• Task requirements: From the entries below, please output exactly the lines starting at the one containing "C3: 10uF (plus" and ending at the one containing "C4: 3300uF (plus", both included.

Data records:
=== Section Start ===
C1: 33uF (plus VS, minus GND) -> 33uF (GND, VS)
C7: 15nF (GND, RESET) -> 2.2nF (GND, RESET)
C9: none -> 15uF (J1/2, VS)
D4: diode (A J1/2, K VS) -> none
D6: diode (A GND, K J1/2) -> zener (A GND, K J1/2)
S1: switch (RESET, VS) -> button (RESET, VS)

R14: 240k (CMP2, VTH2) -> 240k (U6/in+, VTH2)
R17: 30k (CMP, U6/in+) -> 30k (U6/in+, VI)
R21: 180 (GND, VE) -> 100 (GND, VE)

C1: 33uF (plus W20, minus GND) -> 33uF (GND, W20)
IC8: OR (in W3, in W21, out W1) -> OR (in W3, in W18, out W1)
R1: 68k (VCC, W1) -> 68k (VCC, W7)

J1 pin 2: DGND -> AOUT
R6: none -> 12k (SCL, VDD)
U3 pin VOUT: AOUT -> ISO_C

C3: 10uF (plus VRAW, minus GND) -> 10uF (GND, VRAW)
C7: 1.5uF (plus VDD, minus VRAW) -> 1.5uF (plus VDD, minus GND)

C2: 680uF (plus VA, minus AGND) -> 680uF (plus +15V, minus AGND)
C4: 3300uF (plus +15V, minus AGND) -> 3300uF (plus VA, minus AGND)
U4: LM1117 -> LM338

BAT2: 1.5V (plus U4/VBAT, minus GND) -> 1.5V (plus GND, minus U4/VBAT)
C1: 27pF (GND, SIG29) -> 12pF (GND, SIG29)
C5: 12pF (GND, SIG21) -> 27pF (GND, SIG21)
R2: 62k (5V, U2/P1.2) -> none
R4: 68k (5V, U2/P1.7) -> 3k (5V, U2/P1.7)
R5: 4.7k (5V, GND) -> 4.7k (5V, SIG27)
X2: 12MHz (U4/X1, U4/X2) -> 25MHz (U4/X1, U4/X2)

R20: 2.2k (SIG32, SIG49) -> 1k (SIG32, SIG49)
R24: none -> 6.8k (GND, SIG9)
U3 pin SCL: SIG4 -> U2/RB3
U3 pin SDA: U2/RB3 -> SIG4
=== Section End ===
• Result below:
C3: 10uF (plus VRAW, minus GND) -> 10uF (GND, VRAW)
C7: 1.5uF (plus VDD, minus VRAW) -> 1.5uF (plus VDD, minus GND)

C2: 680uF (plus VA, minus AGND) -> 680uF (plus +15V, minus AGND)
C4: 3300uF (plus +15V, minus AGND) -> 3300uF (plus VA, minus AGND)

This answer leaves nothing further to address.